Your goal
Should a picture appear anywhere in the data, omit it and copy everything else exactly.

Dataset content
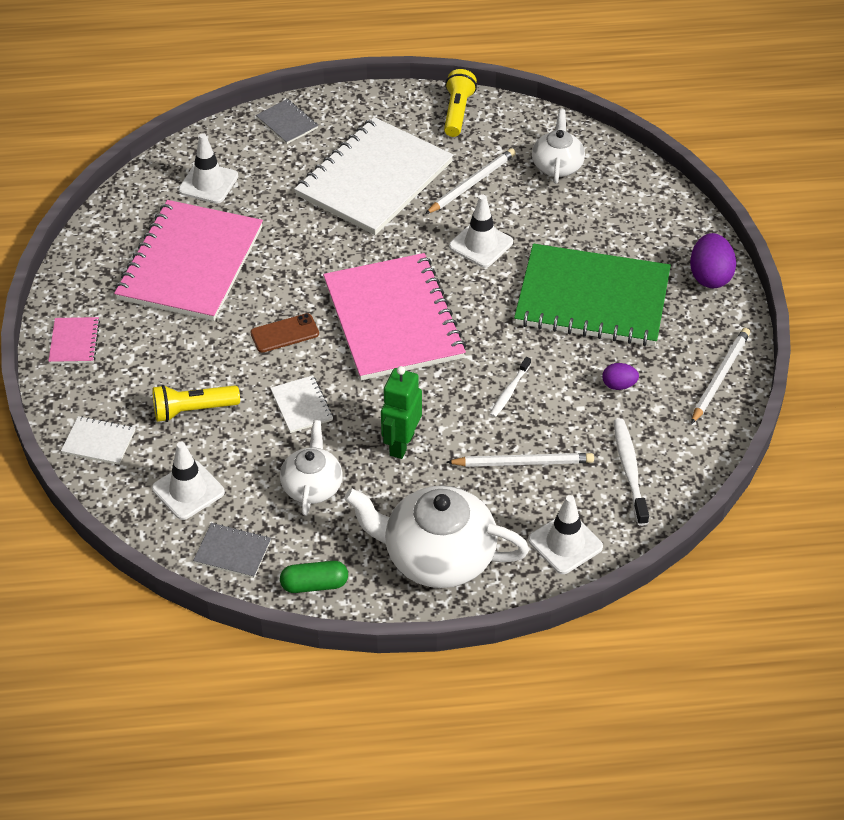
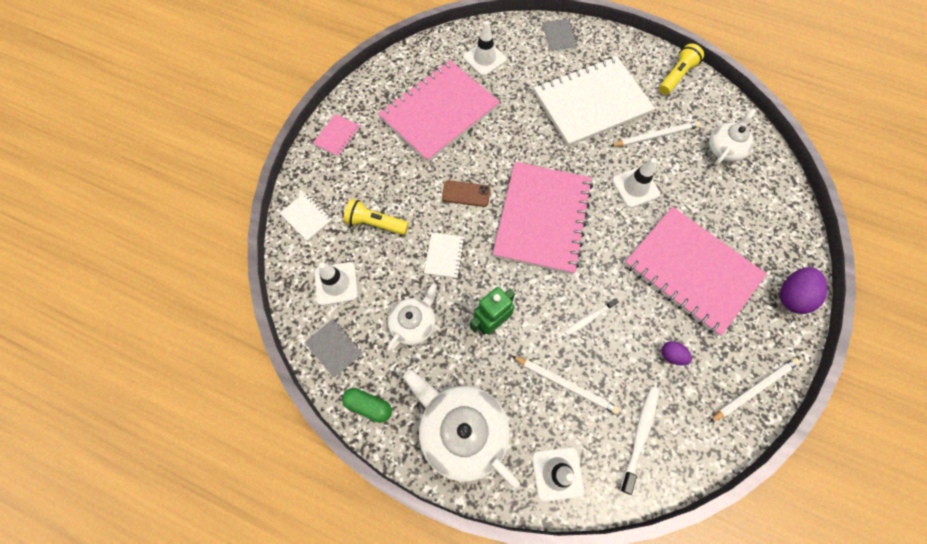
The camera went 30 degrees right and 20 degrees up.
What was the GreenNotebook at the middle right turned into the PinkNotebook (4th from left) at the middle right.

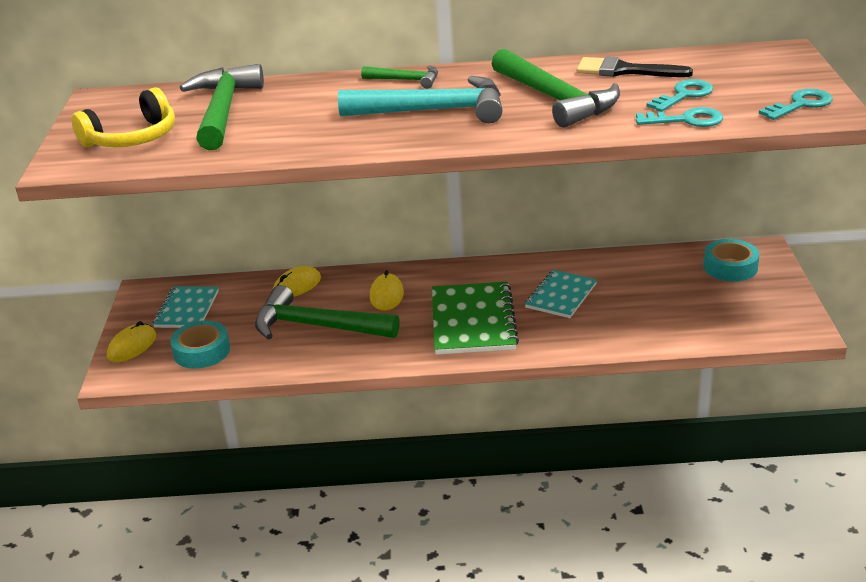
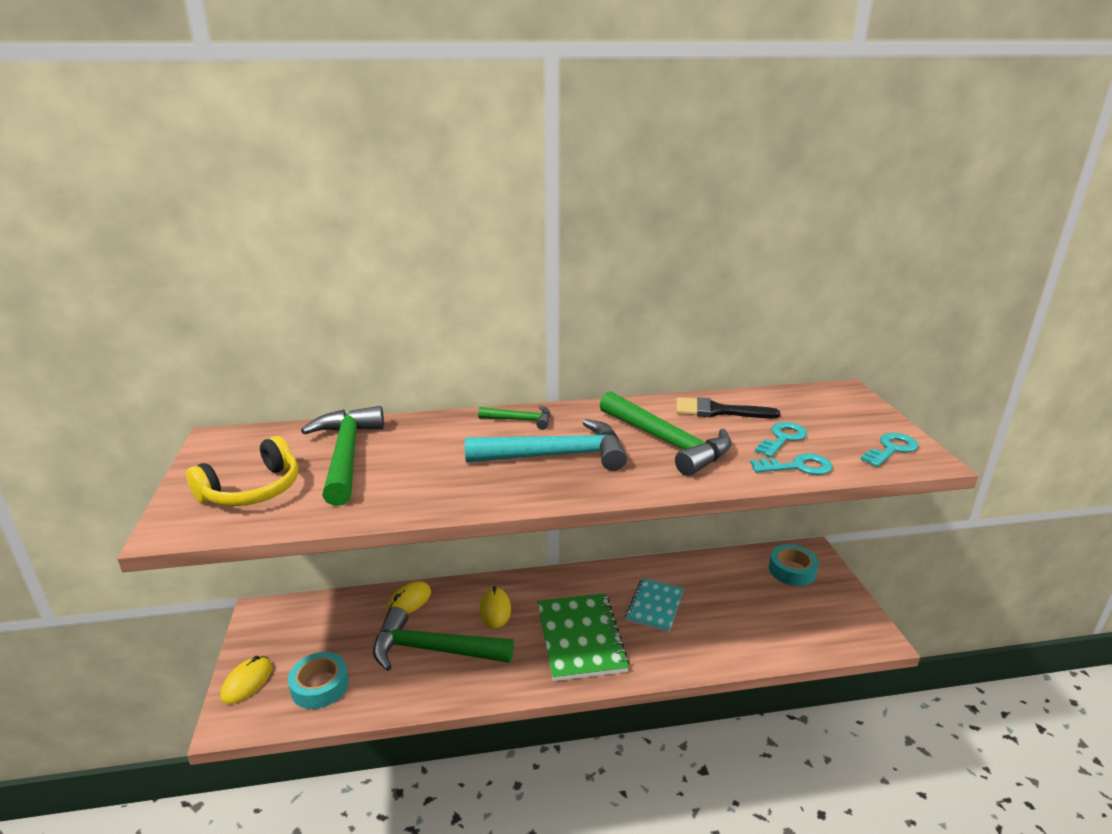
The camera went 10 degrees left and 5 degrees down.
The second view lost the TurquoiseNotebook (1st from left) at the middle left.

Response box
The camera went 30 degrees right and 20 degrees up.
What was the GreenNotebook at the middle right turned into the PinkNotebook (4th from left) at the middle right.

The camera went 10 degrees left and 5 degrees down.
The second view lost the TurquoiseNotebook (1st from left) at the middle left.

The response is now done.